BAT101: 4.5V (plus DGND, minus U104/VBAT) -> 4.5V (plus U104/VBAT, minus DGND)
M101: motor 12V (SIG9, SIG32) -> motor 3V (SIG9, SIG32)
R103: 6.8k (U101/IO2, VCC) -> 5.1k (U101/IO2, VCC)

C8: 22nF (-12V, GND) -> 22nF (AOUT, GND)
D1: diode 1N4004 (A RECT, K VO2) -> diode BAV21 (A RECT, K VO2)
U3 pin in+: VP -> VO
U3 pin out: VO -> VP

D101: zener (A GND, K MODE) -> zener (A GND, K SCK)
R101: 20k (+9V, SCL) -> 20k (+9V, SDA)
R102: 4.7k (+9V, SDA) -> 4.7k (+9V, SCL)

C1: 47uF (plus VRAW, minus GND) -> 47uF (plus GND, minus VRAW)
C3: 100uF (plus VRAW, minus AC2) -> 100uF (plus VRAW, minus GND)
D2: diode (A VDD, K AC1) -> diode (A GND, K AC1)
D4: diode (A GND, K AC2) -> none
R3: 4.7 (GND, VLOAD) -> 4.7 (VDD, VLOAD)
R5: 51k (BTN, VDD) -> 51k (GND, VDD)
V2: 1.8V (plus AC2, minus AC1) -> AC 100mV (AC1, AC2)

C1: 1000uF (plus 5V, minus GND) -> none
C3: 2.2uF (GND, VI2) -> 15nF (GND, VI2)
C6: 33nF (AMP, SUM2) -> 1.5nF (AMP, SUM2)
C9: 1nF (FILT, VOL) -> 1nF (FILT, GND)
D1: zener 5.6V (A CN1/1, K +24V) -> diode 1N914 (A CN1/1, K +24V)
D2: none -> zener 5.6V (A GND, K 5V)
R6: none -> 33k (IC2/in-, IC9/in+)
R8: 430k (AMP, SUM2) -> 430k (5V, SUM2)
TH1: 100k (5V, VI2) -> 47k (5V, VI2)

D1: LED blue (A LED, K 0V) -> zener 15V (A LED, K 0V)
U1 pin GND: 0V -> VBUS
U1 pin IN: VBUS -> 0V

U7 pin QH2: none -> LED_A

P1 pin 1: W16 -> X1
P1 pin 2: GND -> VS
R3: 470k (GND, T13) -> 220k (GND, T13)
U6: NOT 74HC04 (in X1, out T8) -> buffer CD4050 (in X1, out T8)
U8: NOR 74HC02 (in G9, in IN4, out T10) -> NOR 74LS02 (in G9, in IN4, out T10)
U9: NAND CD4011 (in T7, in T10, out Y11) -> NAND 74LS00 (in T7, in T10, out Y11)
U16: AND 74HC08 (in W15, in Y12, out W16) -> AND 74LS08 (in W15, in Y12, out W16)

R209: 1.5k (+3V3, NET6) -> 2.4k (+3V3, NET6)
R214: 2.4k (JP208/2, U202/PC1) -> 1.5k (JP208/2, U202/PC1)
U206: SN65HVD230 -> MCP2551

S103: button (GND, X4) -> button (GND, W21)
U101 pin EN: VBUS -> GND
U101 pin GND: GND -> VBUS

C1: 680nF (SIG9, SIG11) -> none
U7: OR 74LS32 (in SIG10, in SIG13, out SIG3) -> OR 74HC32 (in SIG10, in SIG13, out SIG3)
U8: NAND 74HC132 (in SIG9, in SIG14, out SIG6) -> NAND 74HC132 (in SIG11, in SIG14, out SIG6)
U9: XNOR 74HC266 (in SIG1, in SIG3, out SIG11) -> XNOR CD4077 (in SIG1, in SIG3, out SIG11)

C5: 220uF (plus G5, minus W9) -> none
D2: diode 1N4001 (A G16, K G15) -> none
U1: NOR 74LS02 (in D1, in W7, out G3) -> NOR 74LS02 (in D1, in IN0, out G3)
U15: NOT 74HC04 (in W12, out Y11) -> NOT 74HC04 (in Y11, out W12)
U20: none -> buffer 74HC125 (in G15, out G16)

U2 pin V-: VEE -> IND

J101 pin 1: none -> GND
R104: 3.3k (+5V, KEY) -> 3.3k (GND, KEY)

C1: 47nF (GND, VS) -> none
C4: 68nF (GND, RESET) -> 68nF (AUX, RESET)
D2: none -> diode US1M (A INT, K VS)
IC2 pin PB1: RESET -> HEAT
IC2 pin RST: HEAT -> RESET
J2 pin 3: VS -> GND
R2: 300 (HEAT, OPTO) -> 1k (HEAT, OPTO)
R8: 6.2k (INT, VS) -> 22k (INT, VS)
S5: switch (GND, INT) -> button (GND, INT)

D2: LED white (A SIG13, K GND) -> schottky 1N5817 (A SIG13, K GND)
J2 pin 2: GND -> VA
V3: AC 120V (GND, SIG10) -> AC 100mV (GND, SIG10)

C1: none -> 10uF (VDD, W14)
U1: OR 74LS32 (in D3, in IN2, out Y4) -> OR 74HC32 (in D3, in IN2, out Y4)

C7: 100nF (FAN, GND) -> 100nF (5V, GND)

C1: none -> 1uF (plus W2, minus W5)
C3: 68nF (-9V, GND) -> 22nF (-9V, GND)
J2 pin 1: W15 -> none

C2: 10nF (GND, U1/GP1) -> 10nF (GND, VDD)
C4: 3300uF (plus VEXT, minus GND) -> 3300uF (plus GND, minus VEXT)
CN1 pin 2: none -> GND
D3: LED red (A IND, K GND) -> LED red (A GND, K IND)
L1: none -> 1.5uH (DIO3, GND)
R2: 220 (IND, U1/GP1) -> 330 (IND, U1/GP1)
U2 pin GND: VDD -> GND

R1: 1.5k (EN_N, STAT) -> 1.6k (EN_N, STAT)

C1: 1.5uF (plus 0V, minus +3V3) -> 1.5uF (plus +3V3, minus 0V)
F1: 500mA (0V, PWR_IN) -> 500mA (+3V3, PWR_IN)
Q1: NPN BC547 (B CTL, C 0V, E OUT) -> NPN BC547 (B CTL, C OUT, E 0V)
────────────────────
[TASK DIRECTIONS]
Start with the line above that contains "U1 pin IN: VBUS -> 0V" and stop after the line that contains "R209: 1.5k (+3V3, NET6) -> 2.4k (+3V3, NET6)". Output those lines exactly, and only those.

[RESULT FOR THIS TASK]
U1 pin IN: VBUS -> 0V

U7 pin QH2: none -> LED_A

P1 pin 1: W16 -> X1
P1 pin 2: GND -> VS
R3: 470k (GND, T13) -> 220k (GND, T13)
U6: NOT 74HC04 (in X1, out T8) -> buffer CD4050 (in X1, out T8)
U8: NOR 74HC02 (in G9, in IN4, out T10) -> NOR 74LS02 (in G9, in IN4, out T10)
U9: NAND CD4011 (in T7, in T10, out Y11) -> NAND 74LS00 (in T7, in T10, out Y11)
U16: AND 74HC08 (in W15, in Y12, out W16) -> AND 74LS08 (in W15, in Y12, out W16)

R209: 1.5k (+3V3, NET6) -> 2.4k (+3V3, NET6)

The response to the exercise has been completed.